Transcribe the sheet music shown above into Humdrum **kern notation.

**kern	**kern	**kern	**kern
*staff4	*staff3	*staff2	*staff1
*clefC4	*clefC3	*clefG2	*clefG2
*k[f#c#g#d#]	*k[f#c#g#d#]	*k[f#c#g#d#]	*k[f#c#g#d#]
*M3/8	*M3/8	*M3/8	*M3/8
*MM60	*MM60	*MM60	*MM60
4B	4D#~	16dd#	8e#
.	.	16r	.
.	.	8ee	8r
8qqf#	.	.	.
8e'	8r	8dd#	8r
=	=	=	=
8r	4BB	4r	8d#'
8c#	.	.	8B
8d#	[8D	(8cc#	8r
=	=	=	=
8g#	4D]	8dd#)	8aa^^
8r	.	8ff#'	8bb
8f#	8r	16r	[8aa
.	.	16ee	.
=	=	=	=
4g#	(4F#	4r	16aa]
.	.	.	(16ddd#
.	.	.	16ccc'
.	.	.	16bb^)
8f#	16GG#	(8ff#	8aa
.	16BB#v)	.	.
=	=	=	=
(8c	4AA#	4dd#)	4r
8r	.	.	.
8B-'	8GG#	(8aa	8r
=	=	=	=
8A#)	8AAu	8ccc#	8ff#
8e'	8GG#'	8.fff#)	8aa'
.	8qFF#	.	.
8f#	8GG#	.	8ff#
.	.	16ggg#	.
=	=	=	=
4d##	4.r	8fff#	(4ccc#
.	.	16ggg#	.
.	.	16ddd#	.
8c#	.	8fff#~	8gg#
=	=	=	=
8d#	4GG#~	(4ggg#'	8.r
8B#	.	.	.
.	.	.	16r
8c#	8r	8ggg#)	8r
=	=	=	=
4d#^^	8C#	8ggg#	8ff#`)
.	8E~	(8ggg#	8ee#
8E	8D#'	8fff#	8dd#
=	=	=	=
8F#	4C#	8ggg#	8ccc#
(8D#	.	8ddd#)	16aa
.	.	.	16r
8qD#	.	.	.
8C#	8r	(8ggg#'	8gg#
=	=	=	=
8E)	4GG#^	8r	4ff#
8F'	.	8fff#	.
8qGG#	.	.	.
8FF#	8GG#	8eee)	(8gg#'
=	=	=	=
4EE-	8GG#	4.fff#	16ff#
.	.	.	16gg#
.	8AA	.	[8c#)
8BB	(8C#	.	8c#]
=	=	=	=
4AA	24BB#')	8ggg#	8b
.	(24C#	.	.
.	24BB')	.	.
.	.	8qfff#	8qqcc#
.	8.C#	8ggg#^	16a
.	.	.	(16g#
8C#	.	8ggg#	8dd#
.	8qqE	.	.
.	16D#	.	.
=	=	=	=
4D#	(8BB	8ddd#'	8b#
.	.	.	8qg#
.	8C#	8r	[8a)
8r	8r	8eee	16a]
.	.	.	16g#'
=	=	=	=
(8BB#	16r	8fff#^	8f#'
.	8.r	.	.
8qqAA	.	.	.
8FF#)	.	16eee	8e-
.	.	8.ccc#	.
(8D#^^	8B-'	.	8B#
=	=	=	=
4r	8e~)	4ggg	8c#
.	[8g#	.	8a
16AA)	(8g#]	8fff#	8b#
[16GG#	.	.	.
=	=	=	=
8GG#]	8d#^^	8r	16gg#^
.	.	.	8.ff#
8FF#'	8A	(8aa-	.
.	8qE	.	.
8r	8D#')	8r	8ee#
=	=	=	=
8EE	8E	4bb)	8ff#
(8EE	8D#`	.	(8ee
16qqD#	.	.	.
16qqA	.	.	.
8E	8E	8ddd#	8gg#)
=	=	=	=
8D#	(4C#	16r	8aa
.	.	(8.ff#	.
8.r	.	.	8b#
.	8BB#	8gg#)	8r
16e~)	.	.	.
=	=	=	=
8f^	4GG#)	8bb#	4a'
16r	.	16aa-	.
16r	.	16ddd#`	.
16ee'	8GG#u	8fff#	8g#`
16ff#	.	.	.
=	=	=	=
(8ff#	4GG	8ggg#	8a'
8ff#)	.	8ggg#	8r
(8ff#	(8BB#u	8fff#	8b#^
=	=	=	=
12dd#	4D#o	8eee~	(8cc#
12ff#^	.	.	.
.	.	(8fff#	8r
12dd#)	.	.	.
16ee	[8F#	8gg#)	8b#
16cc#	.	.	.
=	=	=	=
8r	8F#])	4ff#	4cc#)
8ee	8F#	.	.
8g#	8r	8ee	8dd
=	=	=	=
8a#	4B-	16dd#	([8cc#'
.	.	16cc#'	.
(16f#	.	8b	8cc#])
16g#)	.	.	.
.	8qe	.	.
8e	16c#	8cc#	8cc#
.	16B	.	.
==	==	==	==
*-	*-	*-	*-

> What to do
Report each line of the material that contains the string "kern", copying every such line in full.

> Finished task
Transcribe the sheet music shown above into Humdrum **kern notation.
**kern	**kern	**kern	**kern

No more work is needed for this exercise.